§ **SUPPLIED RECORDS**

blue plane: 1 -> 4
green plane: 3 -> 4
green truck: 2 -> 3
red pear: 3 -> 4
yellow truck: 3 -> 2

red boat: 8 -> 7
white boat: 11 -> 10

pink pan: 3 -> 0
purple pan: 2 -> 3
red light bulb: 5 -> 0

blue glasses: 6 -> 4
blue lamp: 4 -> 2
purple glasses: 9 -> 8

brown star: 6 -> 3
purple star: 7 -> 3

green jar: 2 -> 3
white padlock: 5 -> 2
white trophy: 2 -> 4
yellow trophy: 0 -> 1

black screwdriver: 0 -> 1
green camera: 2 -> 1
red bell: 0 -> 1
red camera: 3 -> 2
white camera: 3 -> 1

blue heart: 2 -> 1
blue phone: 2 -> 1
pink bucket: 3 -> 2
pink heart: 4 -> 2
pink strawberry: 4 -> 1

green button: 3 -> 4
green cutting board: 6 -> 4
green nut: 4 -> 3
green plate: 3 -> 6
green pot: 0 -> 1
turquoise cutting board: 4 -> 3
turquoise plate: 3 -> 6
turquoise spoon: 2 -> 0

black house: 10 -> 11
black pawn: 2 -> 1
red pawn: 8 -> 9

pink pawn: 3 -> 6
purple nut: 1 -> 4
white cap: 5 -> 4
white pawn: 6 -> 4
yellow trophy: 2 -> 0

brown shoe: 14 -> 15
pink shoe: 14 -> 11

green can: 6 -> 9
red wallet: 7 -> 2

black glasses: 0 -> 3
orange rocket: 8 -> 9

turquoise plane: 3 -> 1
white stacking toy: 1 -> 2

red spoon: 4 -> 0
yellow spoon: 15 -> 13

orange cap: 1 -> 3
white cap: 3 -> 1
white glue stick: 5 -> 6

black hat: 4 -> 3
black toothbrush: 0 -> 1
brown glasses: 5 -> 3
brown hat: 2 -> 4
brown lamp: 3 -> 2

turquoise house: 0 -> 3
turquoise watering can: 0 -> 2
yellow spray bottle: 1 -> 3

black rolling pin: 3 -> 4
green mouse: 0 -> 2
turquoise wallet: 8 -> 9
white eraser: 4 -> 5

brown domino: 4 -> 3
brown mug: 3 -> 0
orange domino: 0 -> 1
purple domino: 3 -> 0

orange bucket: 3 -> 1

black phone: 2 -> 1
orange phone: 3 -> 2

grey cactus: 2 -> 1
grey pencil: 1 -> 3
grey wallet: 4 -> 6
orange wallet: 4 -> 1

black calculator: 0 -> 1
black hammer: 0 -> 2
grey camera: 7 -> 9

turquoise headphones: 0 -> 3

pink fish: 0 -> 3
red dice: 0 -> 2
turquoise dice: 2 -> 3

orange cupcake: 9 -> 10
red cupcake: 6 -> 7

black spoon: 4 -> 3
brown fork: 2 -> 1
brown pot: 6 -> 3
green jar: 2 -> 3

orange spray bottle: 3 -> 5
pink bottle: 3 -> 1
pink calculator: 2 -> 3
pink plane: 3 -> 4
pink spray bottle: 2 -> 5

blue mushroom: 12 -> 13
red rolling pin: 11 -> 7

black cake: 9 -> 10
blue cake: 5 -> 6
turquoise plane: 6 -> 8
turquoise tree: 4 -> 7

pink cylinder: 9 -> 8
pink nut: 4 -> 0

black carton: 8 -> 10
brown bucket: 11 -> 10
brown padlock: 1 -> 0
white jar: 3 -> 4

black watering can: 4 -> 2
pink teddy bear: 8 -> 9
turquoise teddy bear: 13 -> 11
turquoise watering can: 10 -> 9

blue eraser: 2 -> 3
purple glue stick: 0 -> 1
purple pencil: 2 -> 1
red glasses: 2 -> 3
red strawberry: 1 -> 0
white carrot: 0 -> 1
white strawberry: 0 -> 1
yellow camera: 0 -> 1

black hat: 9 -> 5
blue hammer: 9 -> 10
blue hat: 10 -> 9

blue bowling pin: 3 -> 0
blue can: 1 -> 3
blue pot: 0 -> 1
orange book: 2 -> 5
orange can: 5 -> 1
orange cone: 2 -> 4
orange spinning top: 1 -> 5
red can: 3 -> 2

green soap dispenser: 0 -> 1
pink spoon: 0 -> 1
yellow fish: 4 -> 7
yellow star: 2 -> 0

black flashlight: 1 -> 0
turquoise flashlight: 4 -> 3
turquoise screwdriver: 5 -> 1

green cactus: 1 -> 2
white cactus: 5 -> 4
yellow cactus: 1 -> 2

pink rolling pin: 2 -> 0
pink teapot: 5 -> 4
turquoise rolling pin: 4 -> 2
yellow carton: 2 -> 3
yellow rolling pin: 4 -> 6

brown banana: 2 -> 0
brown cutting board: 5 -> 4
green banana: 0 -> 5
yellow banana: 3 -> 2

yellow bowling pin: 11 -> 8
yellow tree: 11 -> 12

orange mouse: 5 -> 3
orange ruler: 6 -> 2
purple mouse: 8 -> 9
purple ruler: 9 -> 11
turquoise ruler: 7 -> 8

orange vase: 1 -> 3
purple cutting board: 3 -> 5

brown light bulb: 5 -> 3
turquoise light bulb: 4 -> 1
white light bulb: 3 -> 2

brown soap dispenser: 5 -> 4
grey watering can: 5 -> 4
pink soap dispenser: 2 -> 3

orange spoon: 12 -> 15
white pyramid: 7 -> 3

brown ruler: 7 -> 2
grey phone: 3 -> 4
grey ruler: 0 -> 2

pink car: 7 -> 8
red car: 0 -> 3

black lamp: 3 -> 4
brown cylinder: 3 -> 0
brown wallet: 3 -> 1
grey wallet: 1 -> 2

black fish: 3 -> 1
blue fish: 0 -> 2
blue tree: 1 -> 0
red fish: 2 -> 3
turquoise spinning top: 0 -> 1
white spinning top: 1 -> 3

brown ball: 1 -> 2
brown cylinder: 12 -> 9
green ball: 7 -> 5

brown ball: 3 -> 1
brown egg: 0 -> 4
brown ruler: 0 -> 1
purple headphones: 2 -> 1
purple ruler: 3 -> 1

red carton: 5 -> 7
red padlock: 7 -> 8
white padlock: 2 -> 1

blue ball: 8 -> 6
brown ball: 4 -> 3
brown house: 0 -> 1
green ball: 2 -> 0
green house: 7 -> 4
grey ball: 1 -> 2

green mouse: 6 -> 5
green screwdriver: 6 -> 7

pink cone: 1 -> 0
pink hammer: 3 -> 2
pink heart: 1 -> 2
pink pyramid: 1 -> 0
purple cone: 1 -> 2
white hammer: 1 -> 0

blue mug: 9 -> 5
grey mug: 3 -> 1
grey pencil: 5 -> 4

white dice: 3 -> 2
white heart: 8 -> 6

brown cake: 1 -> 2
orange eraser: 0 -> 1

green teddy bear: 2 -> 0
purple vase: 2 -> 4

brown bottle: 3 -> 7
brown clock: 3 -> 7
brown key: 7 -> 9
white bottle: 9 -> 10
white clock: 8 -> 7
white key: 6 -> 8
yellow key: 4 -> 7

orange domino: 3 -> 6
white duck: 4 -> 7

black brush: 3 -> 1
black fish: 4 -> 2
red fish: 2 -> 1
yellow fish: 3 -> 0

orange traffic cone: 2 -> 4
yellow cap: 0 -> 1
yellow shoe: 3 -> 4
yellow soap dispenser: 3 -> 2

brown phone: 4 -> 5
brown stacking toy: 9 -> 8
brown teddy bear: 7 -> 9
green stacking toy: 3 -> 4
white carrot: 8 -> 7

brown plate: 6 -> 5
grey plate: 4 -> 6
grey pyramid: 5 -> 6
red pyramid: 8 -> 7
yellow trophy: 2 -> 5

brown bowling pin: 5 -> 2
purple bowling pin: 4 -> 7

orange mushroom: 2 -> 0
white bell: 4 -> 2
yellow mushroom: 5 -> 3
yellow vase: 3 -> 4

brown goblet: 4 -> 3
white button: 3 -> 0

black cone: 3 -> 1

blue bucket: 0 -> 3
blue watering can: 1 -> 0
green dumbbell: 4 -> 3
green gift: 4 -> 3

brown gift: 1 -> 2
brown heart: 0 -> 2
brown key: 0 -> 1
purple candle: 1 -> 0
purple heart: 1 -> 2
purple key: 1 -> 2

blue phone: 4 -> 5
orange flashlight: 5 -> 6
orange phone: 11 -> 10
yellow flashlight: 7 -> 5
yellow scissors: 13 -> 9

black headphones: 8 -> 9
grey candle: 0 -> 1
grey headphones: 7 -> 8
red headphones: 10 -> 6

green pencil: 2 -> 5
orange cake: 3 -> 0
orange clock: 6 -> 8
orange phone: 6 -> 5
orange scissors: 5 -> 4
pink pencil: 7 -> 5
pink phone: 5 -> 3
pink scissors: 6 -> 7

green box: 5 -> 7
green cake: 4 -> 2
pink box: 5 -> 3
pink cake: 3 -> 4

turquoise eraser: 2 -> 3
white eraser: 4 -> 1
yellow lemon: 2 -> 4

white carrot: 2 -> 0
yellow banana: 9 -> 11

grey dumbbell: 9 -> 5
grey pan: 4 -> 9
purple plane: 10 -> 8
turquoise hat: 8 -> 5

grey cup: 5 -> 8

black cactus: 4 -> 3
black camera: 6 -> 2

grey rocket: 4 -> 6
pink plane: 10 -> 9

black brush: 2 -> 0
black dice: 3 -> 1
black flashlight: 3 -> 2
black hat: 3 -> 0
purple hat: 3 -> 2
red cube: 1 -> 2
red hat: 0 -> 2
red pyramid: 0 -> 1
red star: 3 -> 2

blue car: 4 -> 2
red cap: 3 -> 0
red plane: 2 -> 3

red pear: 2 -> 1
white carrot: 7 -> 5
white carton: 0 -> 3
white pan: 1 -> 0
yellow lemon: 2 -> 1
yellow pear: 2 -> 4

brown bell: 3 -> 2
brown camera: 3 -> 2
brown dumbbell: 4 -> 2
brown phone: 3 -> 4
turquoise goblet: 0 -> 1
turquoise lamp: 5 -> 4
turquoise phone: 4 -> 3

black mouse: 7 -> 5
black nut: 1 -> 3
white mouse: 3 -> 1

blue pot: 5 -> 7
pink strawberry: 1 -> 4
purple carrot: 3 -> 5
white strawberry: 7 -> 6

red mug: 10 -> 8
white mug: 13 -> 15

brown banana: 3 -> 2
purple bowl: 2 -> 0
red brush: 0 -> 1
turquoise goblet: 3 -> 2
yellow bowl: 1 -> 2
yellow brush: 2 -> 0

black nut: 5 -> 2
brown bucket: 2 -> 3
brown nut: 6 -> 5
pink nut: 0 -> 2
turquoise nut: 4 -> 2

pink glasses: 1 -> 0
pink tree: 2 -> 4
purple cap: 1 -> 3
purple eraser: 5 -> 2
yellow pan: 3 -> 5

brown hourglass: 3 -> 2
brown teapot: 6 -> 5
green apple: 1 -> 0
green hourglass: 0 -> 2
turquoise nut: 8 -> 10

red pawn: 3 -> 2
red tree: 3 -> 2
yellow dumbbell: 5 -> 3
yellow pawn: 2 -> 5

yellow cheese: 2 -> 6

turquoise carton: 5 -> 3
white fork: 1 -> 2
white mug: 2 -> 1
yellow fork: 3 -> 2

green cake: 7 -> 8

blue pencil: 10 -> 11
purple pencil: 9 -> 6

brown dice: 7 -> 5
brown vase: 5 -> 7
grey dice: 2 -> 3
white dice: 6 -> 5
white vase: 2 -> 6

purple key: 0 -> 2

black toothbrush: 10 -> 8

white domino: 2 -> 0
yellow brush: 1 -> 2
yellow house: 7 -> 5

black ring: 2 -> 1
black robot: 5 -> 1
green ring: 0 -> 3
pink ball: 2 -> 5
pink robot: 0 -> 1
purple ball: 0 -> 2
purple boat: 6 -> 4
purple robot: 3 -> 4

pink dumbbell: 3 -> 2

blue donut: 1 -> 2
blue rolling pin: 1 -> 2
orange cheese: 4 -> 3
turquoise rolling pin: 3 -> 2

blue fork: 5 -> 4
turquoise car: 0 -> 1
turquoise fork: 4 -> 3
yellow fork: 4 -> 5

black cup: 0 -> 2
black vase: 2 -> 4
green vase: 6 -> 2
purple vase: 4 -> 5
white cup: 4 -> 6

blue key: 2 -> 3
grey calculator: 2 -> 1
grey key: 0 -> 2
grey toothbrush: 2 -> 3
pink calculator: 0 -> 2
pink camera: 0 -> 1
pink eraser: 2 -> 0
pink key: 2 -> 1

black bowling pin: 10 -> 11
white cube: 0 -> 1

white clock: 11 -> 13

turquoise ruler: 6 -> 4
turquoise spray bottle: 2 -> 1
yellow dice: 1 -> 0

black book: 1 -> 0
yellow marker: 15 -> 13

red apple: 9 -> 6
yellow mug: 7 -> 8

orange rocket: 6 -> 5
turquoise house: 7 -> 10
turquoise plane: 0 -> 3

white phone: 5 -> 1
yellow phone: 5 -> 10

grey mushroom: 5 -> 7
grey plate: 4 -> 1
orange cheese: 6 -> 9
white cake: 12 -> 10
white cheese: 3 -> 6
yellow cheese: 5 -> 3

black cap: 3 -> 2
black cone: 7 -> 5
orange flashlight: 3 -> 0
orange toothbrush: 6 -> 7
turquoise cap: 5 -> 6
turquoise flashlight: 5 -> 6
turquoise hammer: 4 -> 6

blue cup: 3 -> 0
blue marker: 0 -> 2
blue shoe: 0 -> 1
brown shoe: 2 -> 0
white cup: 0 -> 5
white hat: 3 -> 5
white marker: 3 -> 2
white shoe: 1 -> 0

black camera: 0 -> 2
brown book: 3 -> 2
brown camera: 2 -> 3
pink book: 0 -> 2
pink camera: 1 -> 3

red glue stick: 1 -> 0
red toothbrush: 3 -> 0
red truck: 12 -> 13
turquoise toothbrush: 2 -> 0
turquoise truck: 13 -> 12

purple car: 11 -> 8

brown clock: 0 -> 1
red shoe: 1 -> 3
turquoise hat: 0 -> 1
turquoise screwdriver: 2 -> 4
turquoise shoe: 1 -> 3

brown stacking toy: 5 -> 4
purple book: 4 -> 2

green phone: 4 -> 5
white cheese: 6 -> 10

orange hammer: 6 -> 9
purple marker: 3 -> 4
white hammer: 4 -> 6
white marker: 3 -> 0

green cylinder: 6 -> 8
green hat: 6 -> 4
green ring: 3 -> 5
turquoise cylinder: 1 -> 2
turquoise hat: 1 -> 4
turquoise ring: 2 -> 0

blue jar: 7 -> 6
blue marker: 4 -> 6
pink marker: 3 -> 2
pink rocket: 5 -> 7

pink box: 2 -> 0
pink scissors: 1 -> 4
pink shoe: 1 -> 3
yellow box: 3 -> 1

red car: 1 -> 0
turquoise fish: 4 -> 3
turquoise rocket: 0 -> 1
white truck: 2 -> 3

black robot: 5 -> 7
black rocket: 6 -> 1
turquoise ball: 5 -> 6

§ **PROMPT**
Only the lines above from the one with "blue can: 1 -> 3" up to and including the one with "brown soap dispenser: 5 -> 4" should be repeated, exactly as written.

§ **TASK ANSWER**
blue can: 1 -> 3
blue pot: 0 -> 1
orange book: 2 -> 5
orange can: 5 -> 1
orange cone: 2 -> 4
orange spinning top: 1 -> 5
red can: 3 -> 2

green soap dispenser: 0 -> 1
pink spoon: 0 -> 1
yellow fish: 4 -> 7
yellow star: 2 -> 0

black flashlight: 1 -> 0
turquoise flashlight: 4 -> 3
turquoise screwdriver: 5 -> 1

green cactus: 1 -> 2
white cactus: 5 -> 4
yellow cactus: 1 -> 2

pink rolling pin: 2 -> 0
pink teapot: 5 -> 4
turquoise rolling pin: 4 -> 2
yellow carton: 2 -> 3
yellow rolling pin: 4 -> 6

brown banana: 2 -> 0
brown cutting board: 5 -> 4
green banana: 0 -> 5
yellow banana: 3 -> 2

yellow bowling pin: 11 -> 8
yellow tree: 11 -> 12

orange mouse: 5 -> 3
orange ruler: 6 -> 2
purple mouse: 8 -> 9
purple ruler: 9 -> 11
turquoise ruler: 7 -> 8

orange vase: 1 -> 3
purple cutting board: 3 -> 5

brown light bulb: 5 -> 3
turquoise light bulb: 4 -> 1
white light bulb: 3 -> 2

brown soap dispenser: 5 -> 4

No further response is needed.